BEGIN Data records

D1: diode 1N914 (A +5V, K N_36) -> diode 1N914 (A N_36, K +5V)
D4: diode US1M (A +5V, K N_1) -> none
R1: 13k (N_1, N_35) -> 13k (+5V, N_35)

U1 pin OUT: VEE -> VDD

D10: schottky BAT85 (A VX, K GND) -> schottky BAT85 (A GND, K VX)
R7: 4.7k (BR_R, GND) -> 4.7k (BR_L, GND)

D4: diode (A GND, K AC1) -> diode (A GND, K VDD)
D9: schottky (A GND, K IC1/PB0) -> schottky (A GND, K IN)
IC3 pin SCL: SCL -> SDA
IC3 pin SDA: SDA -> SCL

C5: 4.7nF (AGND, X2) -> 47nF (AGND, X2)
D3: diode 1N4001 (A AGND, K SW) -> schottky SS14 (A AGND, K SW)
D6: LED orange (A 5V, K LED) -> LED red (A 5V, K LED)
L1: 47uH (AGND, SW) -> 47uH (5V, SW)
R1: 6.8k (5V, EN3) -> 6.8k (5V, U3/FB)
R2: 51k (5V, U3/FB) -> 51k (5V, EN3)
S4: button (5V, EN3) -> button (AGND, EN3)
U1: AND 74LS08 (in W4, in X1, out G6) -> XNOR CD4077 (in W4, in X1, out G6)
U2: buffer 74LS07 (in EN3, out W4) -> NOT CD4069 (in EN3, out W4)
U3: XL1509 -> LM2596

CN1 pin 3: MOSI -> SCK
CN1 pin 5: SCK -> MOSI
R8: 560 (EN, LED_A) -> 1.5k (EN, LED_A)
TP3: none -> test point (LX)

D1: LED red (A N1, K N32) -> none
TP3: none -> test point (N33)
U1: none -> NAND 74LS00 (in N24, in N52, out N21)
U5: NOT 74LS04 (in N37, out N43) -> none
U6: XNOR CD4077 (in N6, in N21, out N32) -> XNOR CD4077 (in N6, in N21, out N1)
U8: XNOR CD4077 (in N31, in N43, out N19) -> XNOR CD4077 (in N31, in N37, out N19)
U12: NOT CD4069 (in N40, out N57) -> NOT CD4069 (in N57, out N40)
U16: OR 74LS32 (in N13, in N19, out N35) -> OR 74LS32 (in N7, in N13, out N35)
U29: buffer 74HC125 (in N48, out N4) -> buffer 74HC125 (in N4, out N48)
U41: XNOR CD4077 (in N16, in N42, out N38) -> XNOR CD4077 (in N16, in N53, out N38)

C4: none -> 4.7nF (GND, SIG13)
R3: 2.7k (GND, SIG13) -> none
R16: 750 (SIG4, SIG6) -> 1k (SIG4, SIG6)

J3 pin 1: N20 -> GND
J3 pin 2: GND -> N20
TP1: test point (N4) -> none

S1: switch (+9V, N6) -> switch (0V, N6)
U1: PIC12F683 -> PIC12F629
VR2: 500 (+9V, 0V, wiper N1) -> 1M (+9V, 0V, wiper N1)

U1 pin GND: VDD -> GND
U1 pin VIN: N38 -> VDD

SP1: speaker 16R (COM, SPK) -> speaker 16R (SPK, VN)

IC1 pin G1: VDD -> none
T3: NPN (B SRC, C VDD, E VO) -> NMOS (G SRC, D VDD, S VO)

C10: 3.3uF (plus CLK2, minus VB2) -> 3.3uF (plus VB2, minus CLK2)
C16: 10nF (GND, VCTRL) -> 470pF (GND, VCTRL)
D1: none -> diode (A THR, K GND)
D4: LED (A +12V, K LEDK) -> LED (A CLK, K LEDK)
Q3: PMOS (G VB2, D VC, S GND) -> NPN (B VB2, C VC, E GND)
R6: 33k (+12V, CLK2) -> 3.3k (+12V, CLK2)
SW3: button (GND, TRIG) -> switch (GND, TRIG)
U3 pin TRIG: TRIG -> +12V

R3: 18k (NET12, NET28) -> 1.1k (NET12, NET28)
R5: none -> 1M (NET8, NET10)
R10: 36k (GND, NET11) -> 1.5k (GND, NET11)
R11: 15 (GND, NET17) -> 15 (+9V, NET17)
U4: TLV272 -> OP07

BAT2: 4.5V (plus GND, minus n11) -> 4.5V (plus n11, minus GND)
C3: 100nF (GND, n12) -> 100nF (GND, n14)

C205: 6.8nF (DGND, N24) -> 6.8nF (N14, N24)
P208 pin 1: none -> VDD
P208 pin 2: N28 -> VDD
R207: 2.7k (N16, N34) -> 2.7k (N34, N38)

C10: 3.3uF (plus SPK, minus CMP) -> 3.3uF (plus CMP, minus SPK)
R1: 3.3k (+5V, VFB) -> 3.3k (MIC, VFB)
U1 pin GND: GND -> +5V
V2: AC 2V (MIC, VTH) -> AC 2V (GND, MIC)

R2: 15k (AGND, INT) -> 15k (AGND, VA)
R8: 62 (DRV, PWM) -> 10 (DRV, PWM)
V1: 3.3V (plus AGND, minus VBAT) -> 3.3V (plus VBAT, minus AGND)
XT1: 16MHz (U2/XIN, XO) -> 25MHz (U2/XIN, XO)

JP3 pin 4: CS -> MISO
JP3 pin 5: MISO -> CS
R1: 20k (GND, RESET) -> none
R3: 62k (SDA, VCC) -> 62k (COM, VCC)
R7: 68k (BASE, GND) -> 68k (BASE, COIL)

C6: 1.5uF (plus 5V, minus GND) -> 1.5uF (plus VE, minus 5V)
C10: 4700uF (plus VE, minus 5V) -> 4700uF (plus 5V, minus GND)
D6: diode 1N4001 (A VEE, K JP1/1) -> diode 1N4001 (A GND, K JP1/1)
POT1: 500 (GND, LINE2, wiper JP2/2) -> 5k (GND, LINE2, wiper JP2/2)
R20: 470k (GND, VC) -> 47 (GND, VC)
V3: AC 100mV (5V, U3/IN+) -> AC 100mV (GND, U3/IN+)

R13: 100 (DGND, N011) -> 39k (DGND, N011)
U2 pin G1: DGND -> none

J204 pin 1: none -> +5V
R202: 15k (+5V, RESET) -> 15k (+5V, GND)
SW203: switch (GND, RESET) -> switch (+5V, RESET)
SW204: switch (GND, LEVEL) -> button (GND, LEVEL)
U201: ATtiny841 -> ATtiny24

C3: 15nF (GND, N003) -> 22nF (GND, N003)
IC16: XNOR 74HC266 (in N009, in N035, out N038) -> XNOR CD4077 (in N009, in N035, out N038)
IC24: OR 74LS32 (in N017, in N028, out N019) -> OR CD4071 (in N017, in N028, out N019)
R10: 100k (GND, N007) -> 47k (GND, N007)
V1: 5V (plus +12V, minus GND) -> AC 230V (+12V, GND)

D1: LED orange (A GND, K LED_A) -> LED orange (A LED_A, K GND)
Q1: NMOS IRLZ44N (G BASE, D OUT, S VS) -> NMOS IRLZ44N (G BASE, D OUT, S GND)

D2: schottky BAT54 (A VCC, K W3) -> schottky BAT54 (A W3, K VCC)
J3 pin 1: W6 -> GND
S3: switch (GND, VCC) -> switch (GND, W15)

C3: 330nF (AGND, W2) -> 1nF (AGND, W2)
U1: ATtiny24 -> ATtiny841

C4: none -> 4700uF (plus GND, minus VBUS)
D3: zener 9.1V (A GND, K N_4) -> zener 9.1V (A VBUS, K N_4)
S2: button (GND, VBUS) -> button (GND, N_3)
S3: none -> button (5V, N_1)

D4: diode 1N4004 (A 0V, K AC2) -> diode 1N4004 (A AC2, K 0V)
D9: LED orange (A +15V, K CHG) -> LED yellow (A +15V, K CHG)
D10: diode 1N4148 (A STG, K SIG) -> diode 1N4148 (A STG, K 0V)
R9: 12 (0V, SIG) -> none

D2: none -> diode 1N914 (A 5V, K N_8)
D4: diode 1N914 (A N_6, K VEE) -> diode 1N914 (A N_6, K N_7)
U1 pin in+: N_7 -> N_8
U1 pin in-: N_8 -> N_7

END Data records

**Your goal**. In the entries above, how many lines hold the word "test"? State the number only.

**Answer to this problem**. 3